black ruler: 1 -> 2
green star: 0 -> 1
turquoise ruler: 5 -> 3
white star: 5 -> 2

--

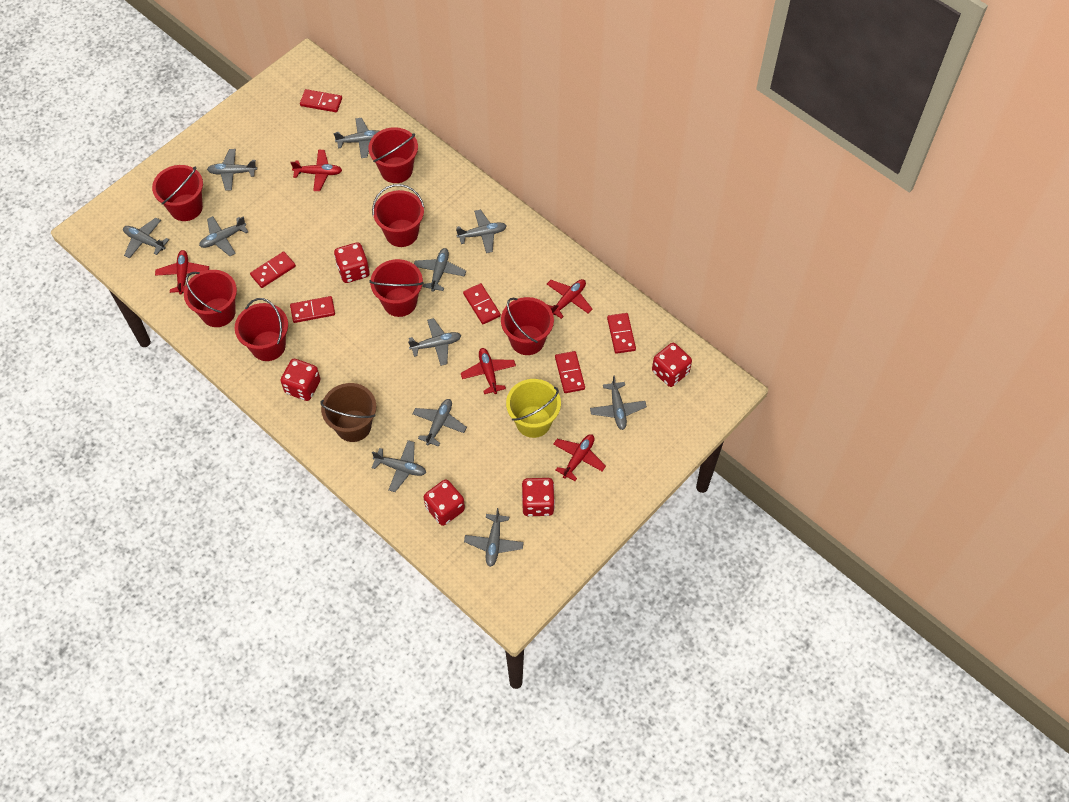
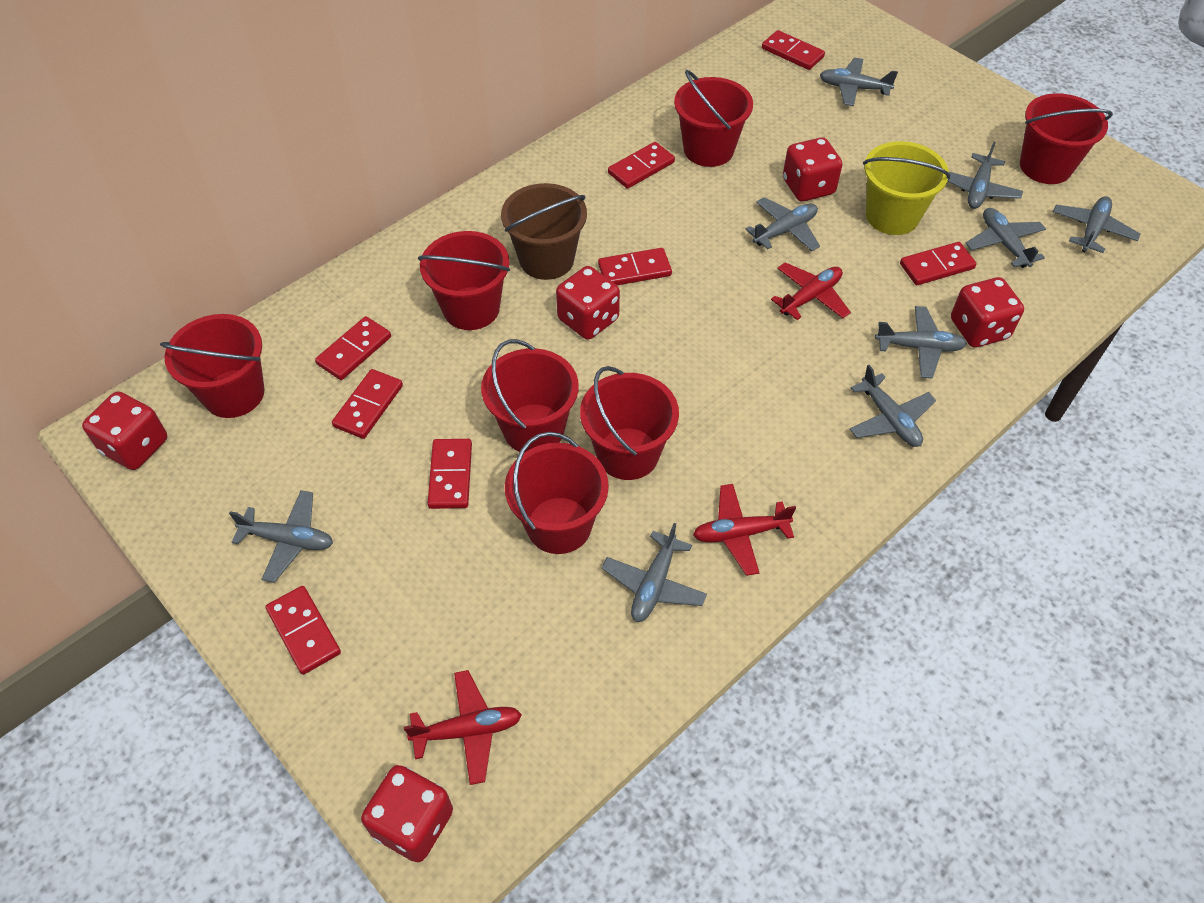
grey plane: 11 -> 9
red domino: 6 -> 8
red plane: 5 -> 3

* * *

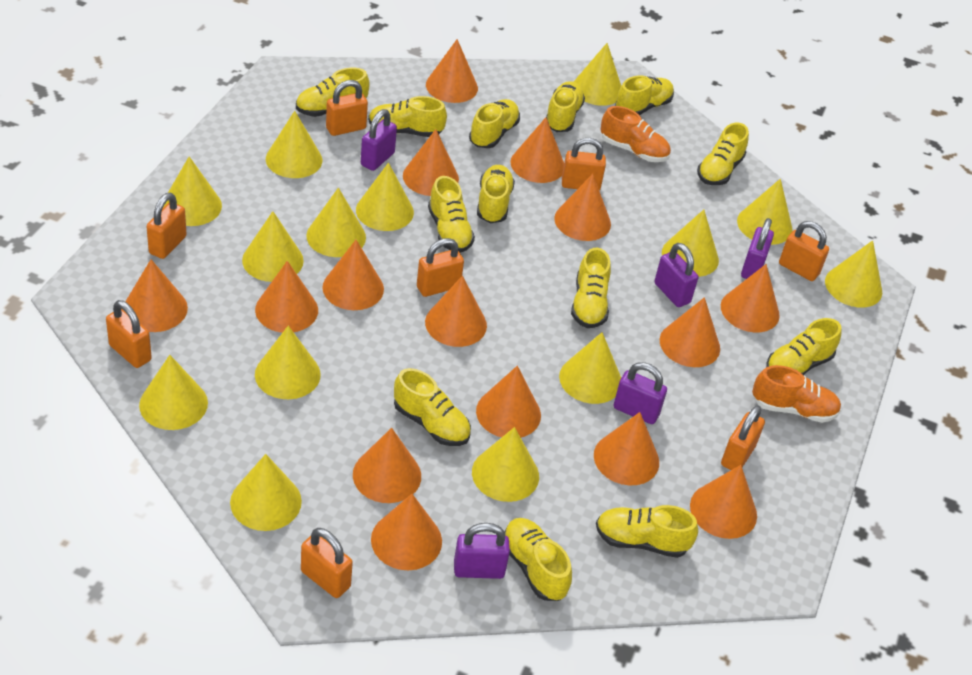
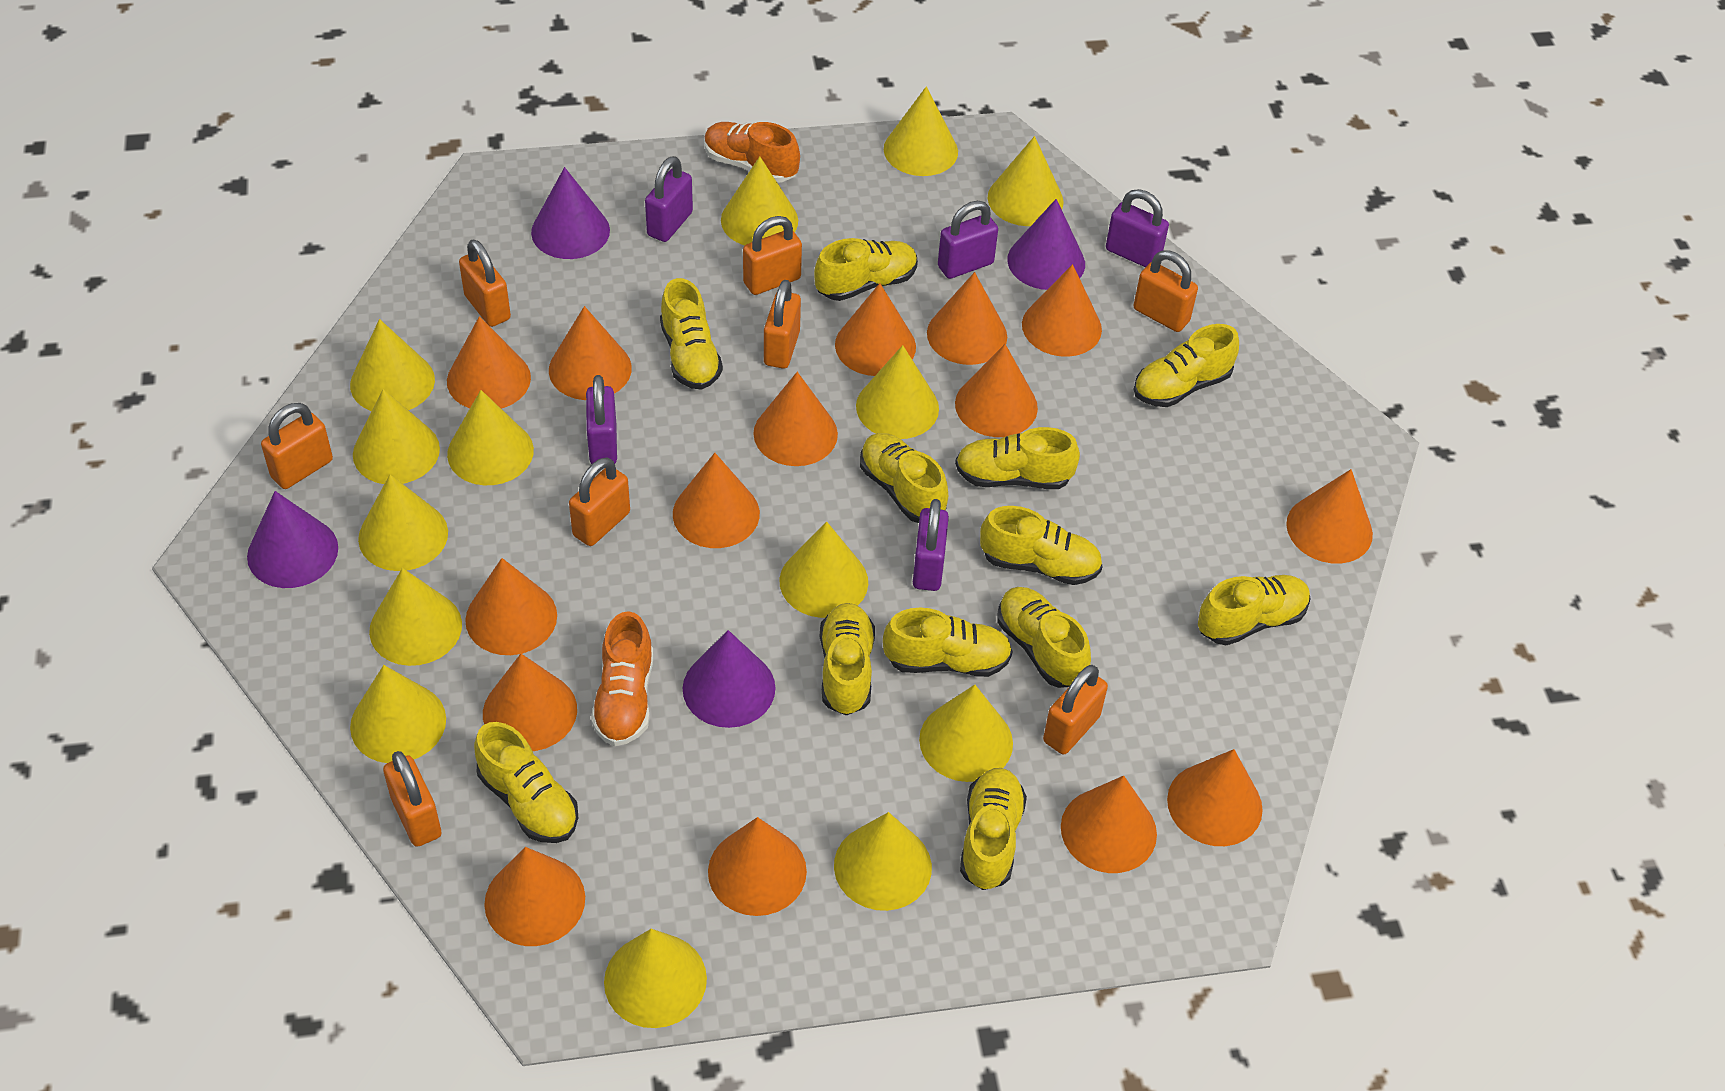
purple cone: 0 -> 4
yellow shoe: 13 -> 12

WHAT TO PRODUCE:
An exact copy of the lines above, from the one containing "black ruler: 1 -> 2" through the one containing "white star: 5 -> 2", is the whole of the answer.

THE ANSWER:
black ruler: 1 -> 2
green star: 0 -> 1
turquoise ruler: 5 -> 3
white star: 5 -> 2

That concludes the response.